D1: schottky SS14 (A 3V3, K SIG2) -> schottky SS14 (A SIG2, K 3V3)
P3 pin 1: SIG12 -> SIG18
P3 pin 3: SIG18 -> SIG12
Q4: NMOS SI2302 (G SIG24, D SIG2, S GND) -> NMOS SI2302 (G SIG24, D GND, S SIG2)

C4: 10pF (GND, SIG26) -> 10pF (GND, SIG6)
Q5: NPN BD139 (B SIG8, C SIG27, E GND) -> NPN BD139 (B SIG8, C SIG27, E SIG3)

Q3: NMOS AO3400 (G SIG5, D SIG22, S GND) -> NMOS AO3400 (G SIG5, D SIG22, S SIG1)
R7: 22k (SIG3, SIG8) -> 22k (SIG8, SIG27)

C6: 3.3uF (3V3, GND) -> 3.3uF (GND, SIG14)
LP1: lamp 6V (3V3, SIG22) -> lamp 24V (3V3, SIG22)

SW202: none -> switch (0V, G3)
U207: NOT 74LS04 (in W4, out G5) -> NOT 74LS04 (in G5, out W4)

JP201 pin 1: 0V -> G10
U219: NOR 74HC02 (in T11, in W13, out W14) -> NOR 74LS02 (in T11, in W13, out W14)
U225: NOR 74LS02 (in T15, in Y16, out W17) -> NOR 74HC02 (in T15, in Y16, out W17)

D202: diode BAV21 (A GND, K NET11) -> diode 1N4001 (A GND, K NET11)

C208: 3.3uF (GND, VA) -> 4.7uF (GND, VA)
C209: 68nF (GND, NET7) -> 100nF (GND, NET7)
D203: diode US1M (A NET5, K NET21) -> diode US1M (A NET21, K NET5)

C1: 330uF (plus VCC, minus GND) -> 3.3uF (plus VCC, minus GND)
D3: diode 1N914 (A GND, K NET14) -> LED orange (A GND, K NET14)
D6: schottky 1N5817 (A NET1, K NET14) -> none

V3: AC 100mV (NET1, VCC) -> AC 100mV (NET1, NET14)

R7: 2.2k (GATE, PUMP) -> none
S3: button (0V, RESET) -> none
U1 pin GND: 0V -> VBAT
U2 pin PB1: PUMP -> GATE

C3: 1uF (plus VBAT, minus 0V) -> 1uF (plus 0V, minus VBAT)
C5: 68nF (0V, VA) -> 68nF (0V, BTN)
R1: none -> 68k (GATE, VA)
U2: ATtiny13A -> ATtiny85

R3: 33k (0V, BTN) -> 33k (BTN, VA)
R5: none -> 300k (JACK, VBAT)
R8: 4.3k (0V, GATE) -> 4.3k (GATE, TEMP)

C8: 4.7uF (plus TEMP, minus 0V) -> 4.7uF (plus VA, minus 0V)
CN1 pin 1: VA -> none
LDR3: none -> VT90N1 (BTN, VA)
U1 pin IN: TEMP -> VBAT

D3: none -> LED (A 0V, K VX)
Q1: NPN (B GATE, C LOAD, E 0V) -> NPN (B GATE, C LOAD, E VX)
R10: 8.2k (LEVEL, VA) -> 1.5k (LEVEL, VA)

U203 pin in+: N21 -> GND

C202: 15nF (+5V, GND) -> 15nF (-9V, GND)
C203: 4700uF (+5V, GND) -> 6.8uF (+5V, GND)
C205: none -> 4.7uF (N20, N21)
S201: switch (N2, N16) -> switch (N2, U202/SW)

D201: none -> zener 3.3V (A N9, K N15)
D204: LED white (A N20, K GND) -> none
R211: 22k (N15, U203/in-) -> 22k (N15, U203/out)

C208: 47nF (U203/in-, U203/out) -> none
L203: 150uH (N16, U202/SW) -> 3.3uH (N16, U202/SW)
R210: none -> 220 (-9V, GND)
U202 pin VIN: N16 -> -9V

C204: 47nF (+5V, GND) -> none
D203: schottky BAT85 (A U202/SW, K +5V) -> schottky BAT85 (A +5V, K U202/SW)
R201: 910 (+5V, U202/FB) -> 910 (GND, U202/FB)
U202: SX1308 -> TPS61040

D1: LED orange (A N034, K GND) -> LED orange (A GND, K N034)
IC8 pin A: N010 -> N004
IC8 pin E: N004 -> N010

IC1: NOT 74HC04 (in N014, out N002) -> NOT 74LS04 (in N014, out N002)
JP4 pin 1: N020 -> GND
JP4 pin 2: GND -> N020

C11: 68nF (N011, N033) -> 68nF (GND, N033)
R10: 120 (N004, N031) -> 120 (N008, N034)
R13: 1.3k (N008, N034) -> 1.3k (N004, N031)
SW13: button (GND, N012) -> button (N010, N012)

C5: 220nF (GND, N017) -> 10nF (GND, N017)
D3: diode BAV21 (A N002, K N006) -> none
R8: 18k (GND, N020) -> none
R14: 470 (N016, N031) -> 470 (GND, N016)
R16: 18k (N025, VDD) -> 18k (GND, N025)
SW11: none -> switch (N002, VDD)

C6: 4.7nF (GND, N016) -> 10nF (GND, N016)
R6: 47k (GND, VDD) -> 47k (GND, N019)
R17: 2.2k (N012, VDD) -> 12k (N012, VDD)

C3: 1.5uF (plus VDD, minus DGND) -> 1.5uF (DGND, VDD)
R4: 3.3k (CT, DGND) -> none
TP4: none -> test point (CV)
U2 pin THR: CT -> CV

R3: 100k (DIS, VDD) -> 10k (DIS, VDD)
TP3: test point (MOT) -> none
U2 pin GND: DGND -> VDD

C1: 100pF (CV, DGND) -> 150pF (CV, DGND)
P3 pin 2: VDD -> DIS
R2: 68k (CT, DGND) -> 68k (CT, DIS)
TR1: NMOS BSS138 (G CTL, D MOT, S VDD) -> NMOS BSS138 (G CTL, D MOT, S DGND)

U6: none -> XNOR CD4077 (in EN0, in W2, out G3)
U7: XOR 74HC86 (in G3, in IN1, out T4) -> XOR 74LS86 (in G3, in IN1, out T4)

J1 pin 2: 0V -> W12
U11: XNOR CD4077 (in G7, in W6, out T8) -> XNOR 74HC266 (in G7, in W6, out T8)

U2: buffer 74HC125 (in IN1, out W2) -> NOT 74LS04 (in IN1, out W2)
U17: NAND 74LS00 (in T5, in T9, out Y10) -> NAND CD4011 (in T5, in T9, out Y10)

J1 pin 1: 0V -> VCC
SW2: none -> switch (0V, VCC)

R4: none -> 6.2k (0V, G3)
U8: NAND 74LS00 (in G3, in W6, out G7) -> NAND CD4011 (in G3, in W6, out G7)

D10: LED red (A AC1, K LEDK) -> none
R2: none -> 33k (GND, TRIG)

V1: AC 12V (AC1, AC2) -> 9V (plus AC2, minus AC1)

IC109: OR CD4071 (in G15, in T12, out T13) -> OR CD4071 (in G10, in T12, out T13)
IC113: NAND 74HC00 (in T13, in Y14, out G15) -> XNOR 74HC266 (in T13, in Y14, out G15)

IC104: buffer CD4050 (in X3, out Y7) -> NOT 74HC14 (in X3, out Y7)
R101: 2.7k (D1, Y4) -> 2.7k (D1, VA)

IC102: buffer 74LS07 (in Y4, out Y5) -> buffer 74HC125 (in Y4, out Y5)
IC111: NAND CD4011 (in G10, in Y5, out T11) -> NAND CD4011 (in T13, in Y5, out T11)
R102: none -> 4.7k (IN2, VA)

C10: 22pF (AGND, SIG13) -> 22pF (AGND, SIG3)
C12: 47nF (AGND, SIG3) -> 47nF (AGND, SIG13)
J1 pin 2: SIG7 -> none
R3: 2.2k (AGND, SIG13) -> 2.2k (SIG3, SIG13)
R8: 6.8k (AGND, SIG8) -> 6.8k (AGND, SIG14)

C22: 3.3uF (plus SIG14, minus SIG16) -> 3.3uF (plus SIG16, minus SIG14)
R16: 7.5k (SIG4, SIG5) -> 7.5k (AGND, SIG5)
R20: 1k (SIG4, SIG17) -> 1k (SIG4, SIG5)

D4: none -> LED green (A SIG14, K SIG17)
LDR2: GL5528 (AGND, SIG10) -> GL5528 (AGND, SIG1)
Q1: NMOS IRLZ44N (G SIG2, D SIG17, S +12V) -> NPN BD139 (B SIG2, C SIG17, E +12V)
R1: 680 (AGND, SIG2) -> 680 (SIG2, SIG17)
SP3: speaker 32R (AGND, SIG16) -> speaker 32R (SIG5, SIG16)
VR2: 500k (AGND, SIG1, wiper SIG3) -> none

---------------

-- Task goal --
Copy every line of the data that holds the string "GATE".

-- Task response --
R7: 2.2k (GATE, PUMP) -> none
U2 pin PB1: PUMP -> GATE
R1: none -> 68k (GATE, VA)
R8: 4.3k (0V, GATE) -> 4.3k (GATE, TEMP)
Q1: NPN (B GATE, C LOAD, E 0V) -> NPN (B GATE, C LOAD, E VX)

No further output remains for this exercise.